With the pictures left out, transcribe exactly the lines from the one with "purple brick H20:J20 level 2 -> none" through the end of the data.

* Object state comparisons:

* * * * * * * * *

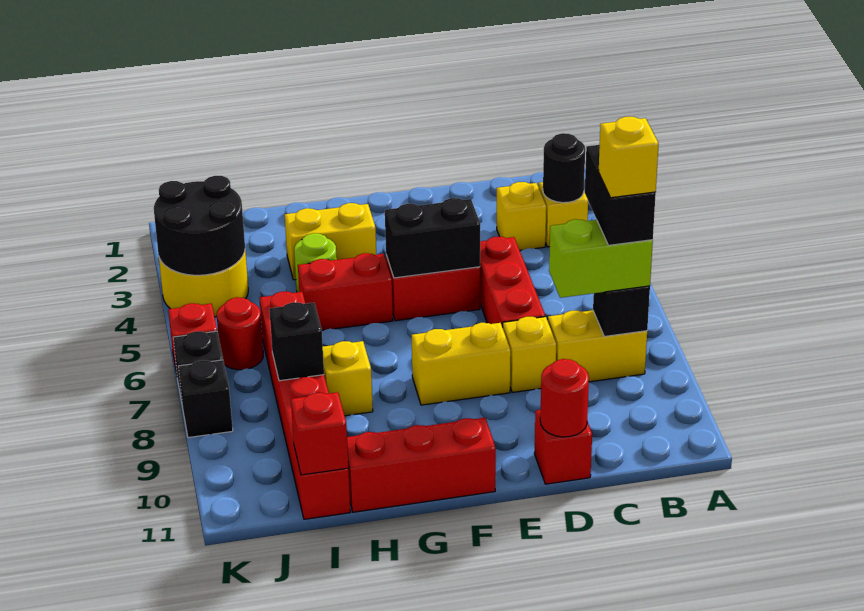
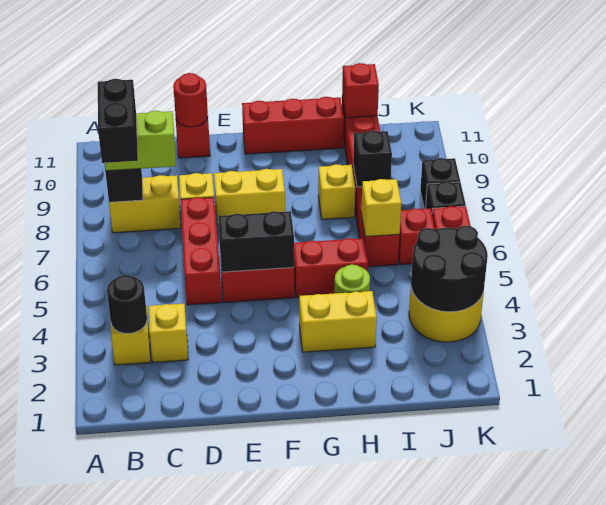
yellow brick B8 level 5 -> yellow brick I6 level 2
red round brick J6 level 1 -> red brick J6 level 1

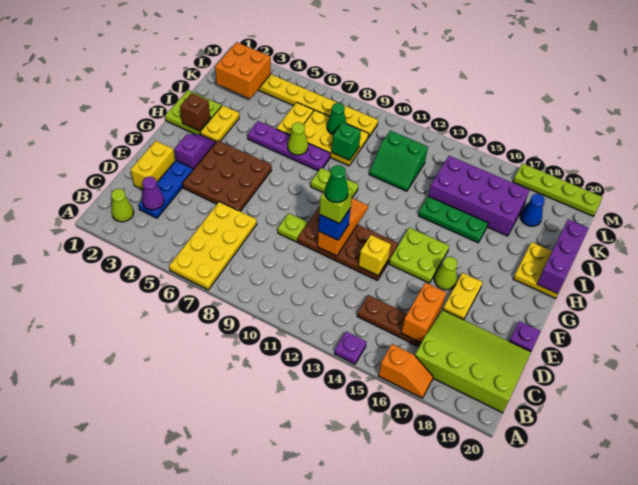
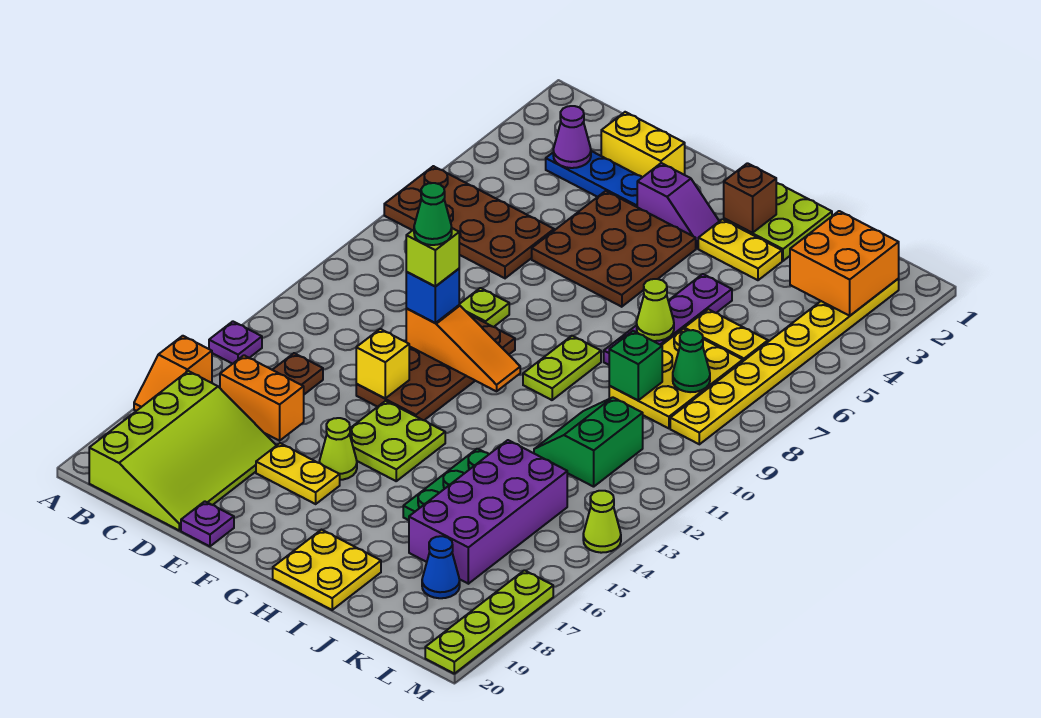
yellow plate A6:D7 level 1 -> brown plate A6:D7 level 1
lime cone B2 level 1 -> lime cone M14 level 1
purple brick H20:J20 level 2 -> none

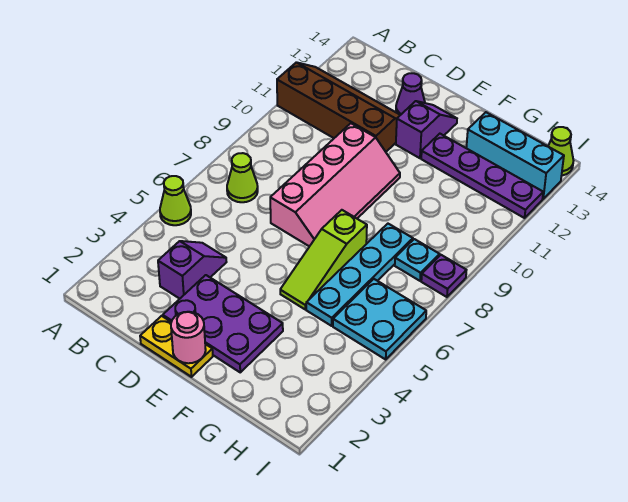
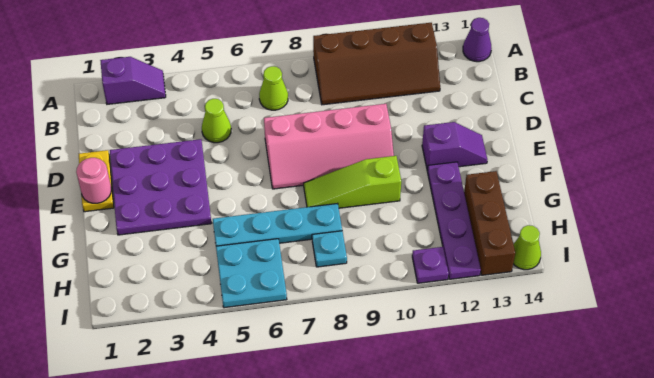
lime cone A5 level 1 -> lime cone C5 level 1
brown slope A11:D12 level 1 top 11 -> brown slope A9:B12 level 1 top A
purple slope C3:C4 level 1 top 3 -> purple slope A2:A3 level 1 top 2
purple plate D2:F3 level 1 -> purple plate D2:F4 level 1
purple cone D13 level 1 -> purple cone A14 level 1
lime slope F5:F7 level 1 top 7 -> lime slope F8:F10 level 1 top 10
cyan brick G13:I13 level 1 -> brown brick G13:I13 level 1
purple plate I8 level 1 -> purple plate I11 level 1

* * * * * * * * *

* Written response:
purple brick H20:J20 level 2 -> none

lime cone A5 level 1 -> lime cone C5 level 1
brown slope A11:D12 level 1 top 11 -> brown slope A9:B12 level 1 top A
purple slope C3:C4 level 1 top 3 -> purple slope A2:A3 level 1 top 2
purple plate D2:F3 level 1 -> purple plate D2:F4 level 1
purple cone D13 level 1 -> purple cone A14 level 1
lime slope F5:F7 level 1 top 7 -> lime slope F8:F10 level 1 top 10
cyan brick G13:I13 level 1 -> brown brick G13:I13 level 1
purple plate I8 level 1 -> purple plate I11 level 1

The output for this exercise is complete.